## [THE TASK]
From the entries below, copy exactly the lines from the one that contains "Q1: PNP BC327" through the one that contains "V2: AC 230V (AC1, AC2) -> AC 120V (AC1, AC2)", both included, and only those.

## [SOURCE DATA]
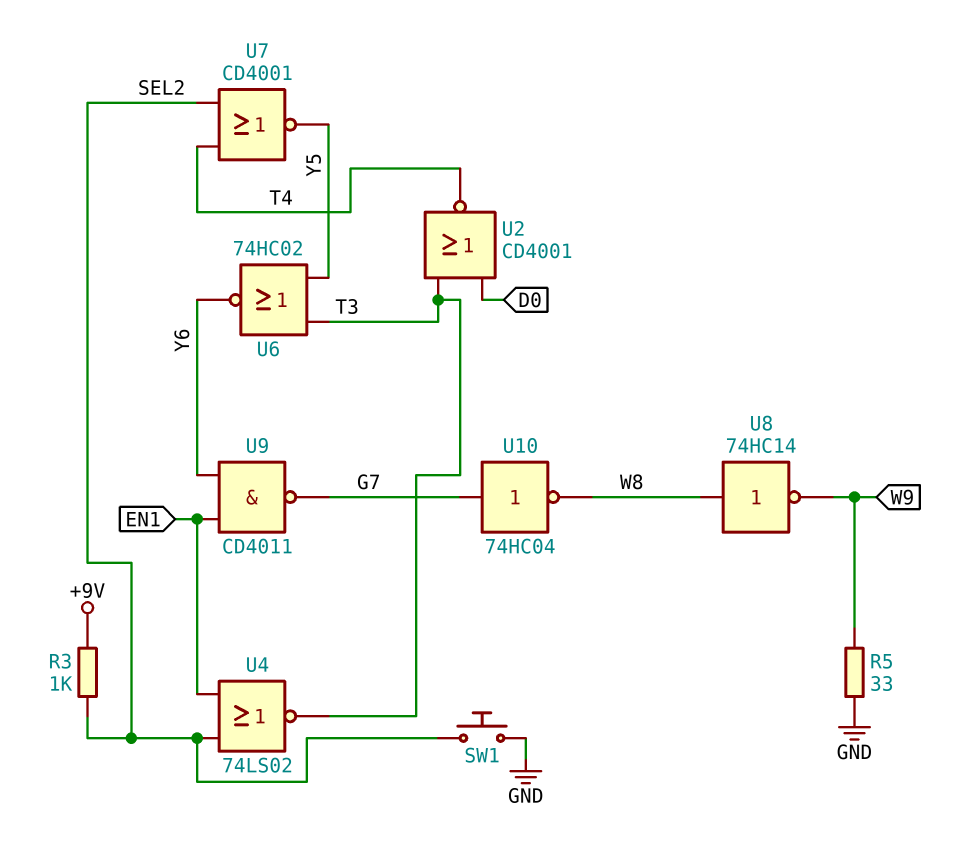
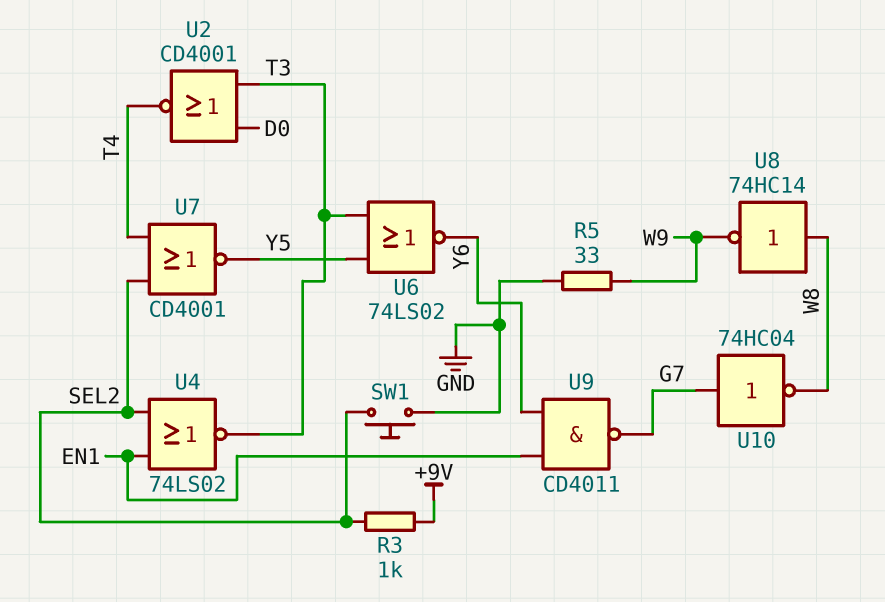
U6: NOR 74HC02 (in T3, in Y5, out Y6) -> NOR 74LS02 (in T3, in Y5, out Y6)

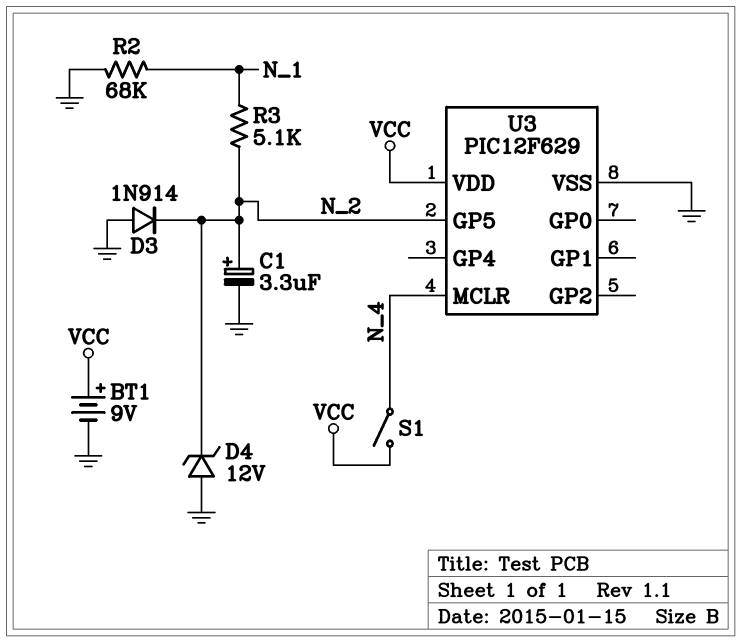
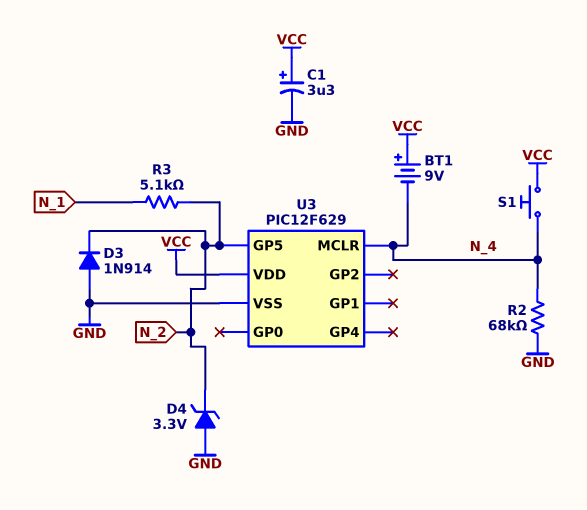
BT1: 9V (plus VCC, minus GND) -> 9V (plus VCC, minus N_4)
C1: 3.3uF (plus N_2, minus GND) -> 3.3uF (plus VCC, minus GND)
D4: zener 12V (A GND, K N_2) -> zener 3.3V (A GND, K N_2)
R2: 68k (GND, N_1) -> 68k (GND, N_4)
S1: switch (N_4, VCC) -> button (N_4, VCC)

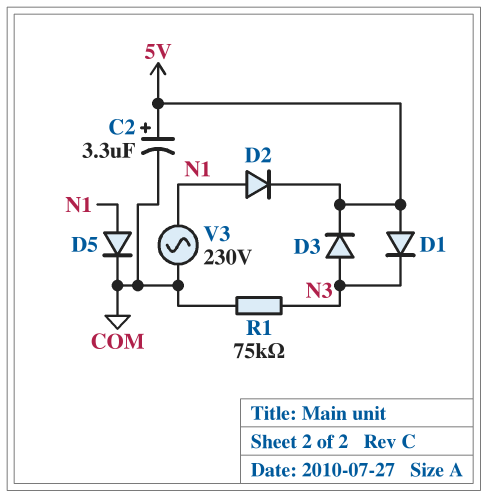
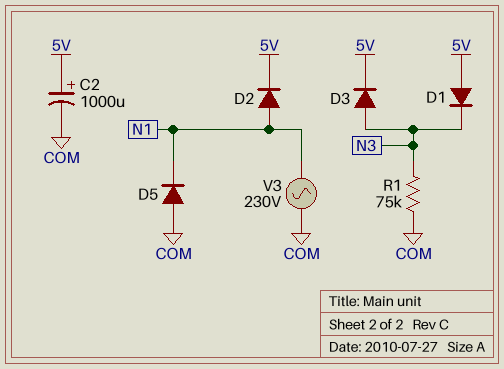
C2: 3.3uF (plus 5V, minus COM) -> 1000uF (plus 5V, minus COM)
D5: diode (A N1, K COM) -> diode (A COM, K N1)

* * *

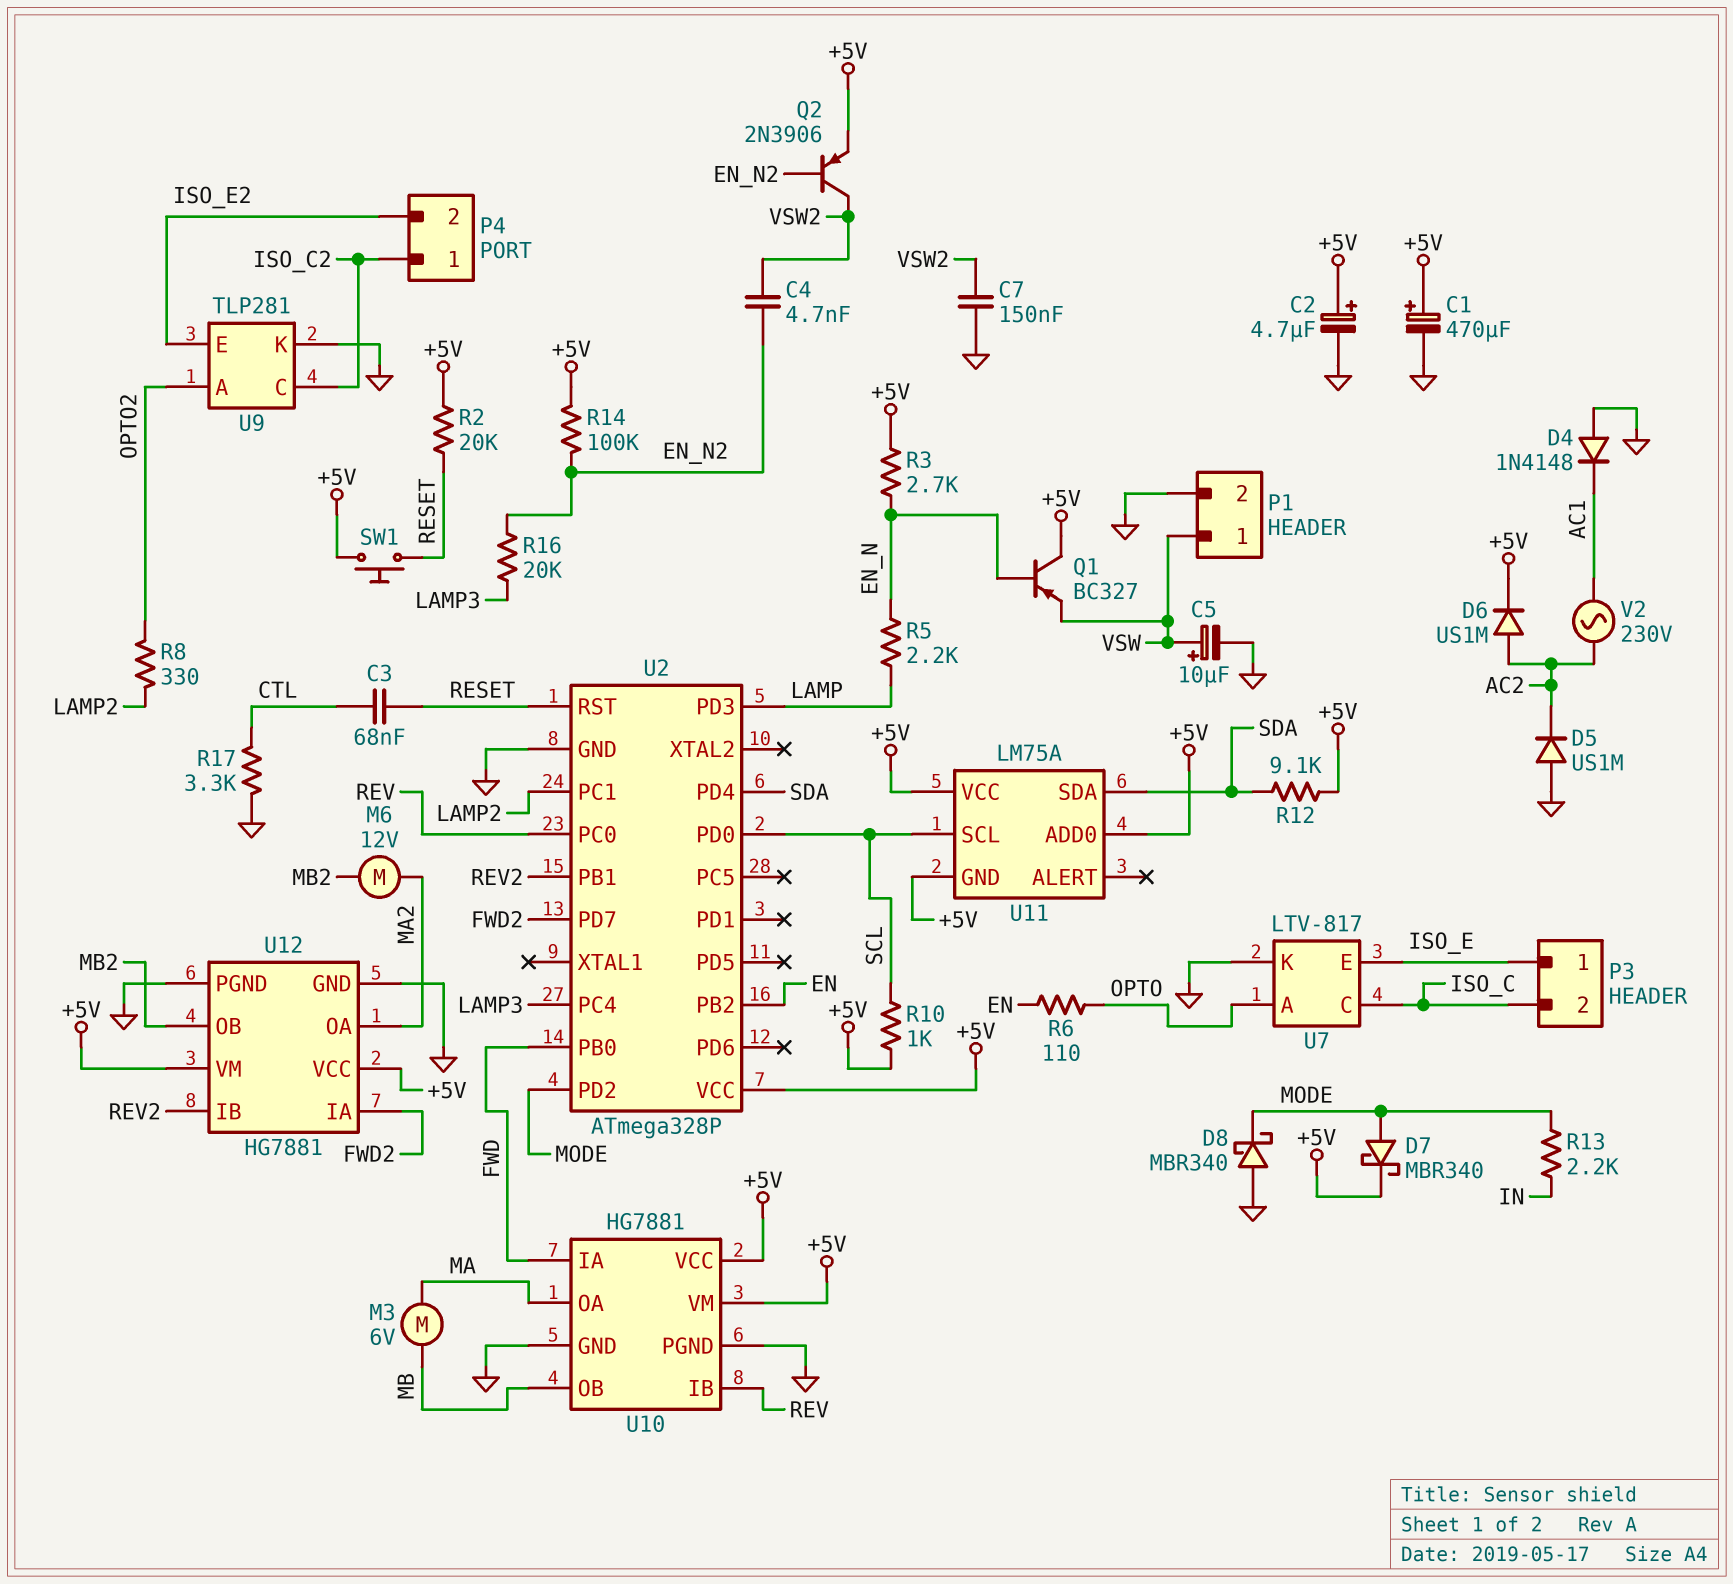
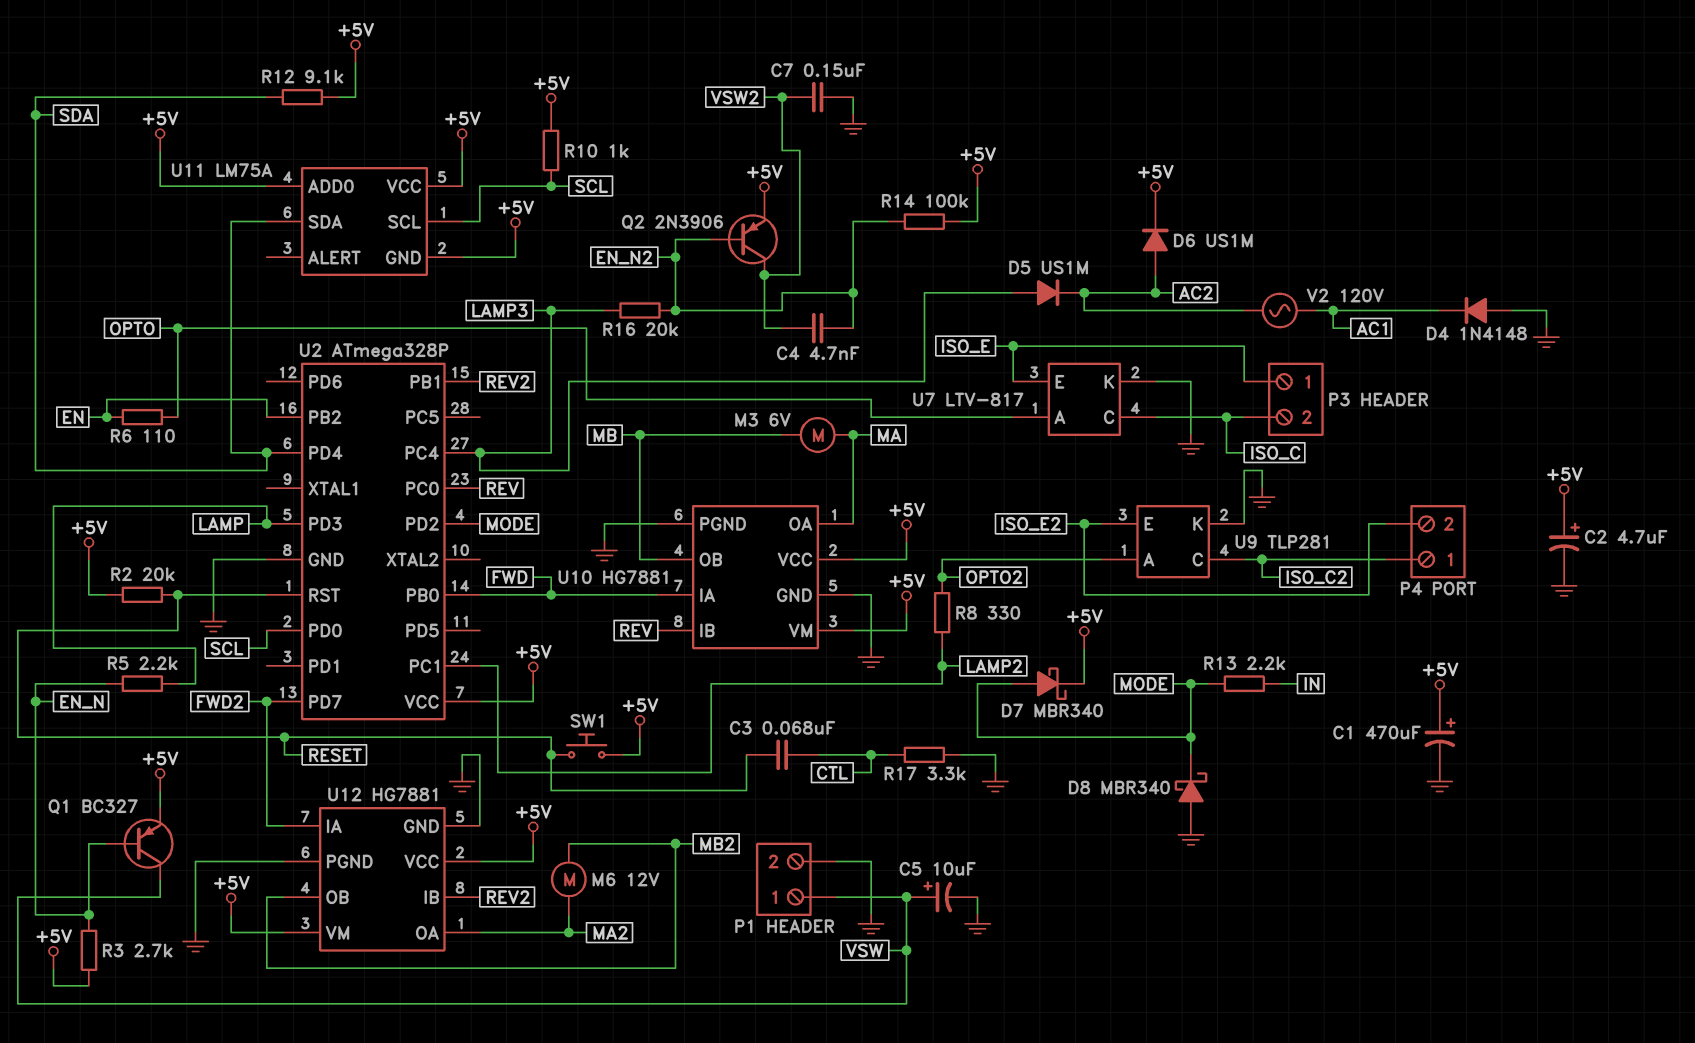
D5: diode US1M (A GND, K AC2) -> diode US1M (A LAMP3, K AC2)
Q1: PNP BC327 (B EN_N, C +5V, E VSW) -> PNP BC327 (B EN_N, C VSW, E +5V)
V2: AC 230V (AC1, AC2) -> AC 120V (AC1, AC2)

## [EXPECTED ANSWER]
Q1: PNP BC327 (B EN_N, C +5V, E VSW) -> PNP BC327 (B EN_N, C VSW, E +5V)
V2: AC 230V (AC1, AC2) -> AC 120V (AC1, AC2)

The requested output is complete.